■ **Activity**
Copy exactly the lines of the records below, and only those lines, beginning with the line that contains "113, 70, 75]" and ending with the line that contains "Where the flower".

(Beginning of Data provided)

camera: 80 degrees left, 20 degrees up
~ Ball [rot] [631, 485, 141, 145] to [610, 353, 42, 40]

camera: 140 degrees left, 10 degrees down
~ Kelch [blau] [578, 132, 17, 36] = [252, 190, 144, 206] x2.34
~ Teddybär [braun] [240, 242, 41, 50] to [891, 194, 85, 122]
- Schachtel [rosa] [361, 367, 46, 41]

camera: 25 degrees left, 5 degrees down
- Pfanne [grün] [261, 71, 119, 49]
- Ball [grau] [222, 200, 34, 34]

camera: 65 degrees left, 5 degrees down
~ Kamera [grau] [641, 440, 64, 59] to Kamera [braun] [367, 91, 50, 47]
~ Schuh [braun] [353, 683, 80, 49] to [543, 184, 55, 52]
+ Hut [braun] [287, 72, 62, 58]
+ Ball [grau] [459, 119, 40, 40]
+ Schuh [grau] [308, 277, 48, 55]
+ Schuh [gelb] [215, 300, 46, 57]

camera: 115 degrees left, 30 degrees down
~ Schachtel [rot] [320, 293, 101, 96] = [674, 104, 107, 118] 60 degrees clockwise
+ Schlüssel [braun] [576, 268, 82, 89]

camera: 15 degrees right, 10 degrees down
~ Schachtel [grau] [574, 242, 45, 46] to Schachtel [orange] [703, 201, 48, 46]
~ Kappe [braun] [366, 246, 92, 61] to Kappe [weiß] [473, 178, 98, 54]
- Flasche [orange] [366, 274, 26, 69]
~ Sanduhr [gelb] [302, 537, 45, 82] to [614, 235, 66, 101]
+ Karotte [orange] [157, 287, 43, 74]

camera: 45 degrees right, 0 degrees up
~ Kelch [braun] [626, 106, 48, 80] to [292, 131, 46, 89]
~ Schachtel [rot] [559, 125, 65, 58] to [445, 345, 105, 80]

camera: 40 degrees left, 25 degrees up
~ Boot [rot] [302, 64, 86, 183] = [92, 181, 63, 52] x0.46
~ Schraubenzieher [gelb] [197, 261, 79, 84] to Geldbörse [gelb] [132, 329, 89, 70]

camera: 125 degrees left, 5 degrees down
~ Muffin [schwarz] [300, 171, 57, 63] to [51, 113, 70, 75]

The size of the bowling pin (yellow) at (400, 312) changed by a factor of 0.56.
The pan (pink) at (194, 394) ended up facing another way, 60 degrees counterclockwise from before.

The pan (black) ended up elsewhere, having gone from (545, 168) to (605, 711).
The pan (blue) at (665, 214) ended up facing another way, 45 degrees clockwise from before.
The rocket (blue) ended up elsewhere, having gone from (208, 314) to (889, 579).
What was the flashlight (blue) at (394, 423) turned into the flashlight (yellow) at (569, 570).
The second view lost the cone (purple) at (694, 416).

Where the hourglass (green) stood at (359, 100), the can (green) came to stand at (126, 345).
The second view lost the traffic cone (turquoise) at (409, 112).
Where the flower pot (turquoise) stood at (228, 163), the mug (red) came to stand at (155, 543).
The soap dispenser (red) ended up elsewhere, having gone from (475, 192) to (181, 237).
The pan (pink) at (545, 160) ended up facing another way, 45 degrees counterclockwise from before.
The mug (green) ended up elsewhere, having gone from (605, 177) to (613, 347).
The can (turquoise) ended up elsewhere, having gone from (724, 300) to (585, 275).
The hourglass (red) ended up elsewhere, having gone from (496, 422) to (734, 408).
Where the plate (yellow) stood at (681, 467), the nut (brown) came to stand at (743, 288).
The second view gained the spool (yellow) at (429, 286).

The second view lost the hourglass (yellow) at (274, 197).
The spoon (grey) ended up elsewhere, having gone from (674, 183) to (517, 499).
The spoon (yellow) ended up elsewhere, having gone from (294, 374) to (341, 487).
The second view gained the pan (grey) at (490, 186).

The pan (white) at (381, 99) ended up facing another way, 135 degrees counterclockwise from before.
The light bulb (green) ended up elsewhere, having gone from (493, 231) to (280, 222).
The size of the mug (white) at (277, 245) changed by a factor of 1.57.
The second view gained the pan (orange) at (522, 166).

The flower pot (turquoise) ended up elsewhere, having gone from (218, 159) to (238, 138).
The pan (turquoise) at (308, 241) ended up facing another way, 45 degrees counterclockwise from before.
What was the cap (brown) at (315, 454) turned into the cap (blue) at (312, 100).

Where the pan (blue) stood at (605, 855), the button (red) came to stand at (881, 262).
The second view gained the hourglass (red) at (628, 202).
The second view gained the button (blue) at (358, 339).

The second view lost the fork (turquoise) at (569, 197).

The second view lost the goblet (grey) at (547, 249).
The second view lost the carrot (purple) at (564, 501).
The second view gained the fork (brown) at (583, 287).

(End of Data provided)

■ **Written reply**
~ Muffin [schwarz] [300, 171, 57, 63] to [51, 113, 70, 75]

The size of the bowling pin (yellow) at (400, 312) changed by a factor of 0.56.
The pan (pink) at (194, 394) ended up facing another way, 60 degrees counterclockwise from before.

The pan (black) ended up elsewhere, having gone from (545, 168) to (605, 711).
The pan (blue) at (665, 214) ended up facing another way, 45 degrees clockwise from before.
The rocket (blue) ended up elsewhere, having gone from (208, 314) to (889, 579).
What was the flashlight (blue) at (394, 423) turned into the flashlight (yellow) at (569, 570).
The second view lost the cone (purple) at (694, 416).

Where the hourglass (green) stood at (359, 100), the can (green) came to stand at (126, 345).
The second view lost the traffic cone (turquoise) at (409, 112).
Where the flower pot (turquoise) stood at (228, 163), the mug (red) came to stand at (155, 543).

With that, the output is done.